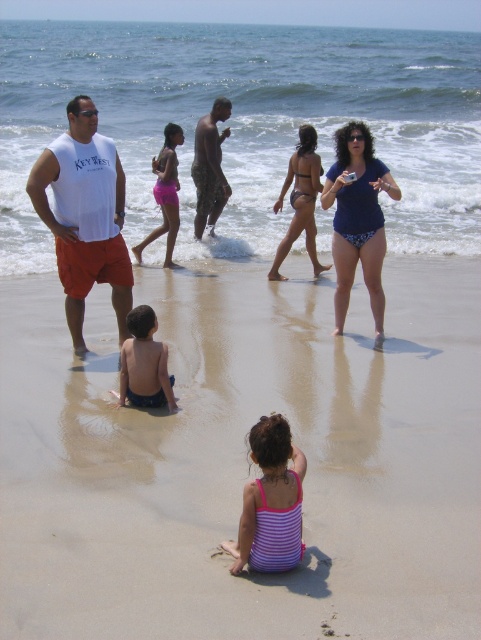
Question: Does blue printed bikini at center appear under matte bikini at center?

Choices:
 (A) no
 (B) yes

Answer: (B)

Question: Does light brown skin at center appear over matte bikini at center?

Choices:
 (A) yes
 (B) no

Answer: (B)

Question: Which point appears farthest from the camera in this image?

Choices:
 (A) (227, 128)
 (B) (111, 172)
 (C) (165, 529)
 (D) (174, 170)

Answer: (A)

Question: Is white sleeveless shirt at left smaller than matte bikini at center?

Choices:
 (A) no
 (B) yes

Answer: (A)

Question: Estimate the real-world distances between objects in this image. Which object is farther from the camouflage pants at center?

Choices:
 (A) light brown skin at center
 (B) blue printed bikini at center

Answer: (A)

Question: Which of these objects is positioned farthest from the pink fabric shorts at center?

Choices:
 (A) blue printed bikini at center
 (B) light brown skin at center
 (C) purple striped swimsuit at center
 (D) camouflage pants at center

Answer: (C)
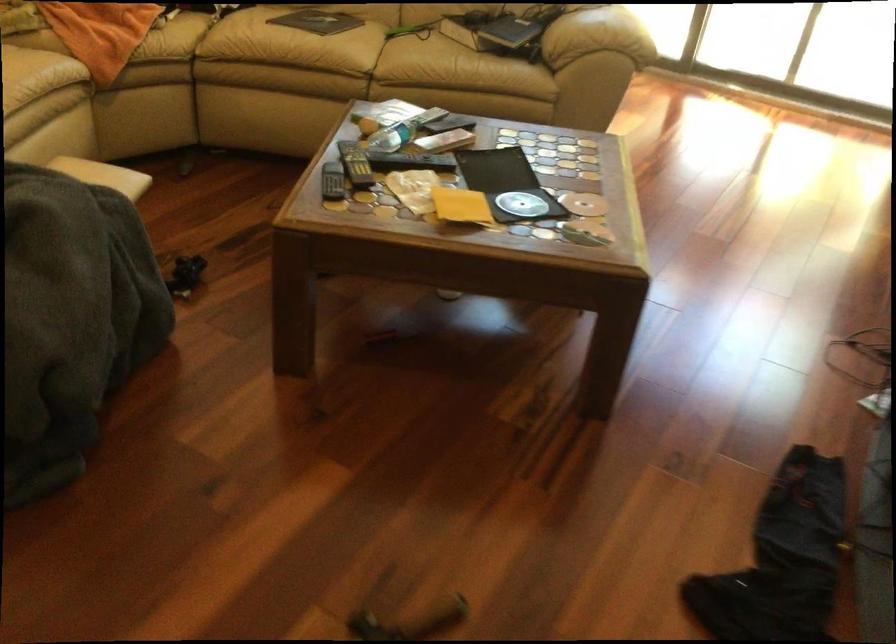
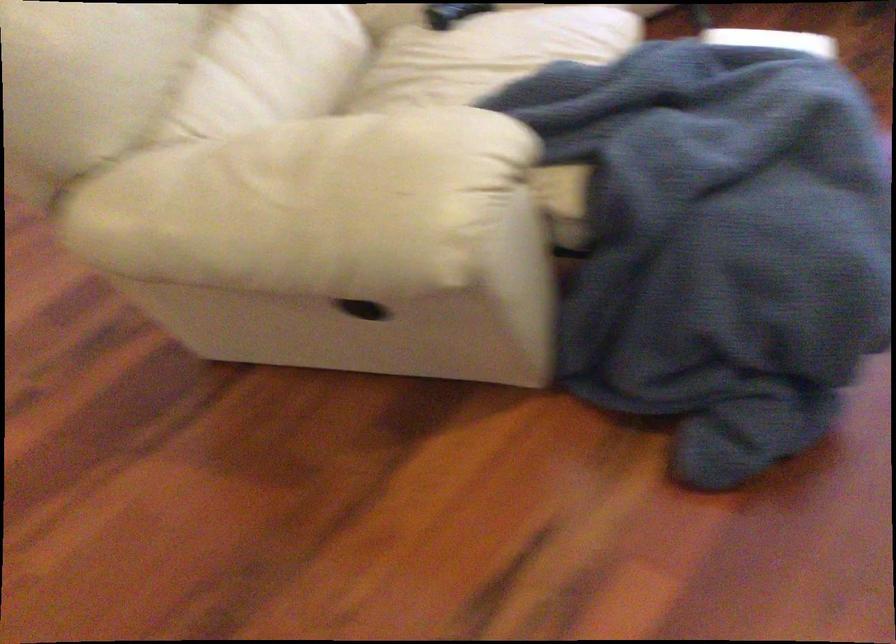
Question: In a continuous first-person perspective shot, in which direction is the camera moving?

::::

→ **PROBLEM DESCRIPTION**
Could you turn the records above into a Markdown table, starting with the first line of the records and going on through the line containing "Answer: (C)"? Use a "Row" column for the row number and a "Line" column for the line, skip blank lines, and leave out the pictures.

→ **ANSWER TO THIS PROBLEM**
| Row | Line |
|---|---|
| 1 | Question: Does blue printed bikini at center appear under matte bikini at center? |
| 2 | Choices: |
| 3 |  (A) no |
| 4 |  (B) yes |
| 5 | Answer: (B) |
| 6 | Question: Does light brown skin at center appear over matte bikini at center? |
| 7 | Choices: |
| 8 |  (A) yes |
| 9 |  (B) no |
| 10 | Answer: (B) |
| 11 | Question: Which point appears farthest from the camera in this image? |
| 12 | Choices: |
| 13 |  (A) (227, 128) |
| 14 |  (B) (111, 172) |
| 15 |  (C) (165, 529) |
| 16 |  (D) (174, 170) |
| 17 | Answer: (A) |
| 18 | Question: Is white sleeveless shirt at left smaller than matte bikini at center? |
| 19 | Choices: |
| 20 |  (A) no |
| 21 |  (B) yes |
| 22 | Answer: (A) |
| 23 | Question: Estimate the real-world distances between objects in this image. Which object is farther from the camouflage pants at center? |
| 24 | Choices: |
| 25 |  (A) light brown skin at center |
| 26 |  (B) blue printed bikini at center |
| 27 | Answer: (A) |
| 28 | Question: Which of these objects is positioned farthest from the pink fabric shorts at center? |
| 29 | Choices: |
| 30 |  (A) blue printed bikini at center |
| 31 |  (B) light brown skin at center |
| 32 |  (C) purple striped swimsuit at center |
| 33 |  (D) camouflage pants at center |
| 34 | Answer: (C) |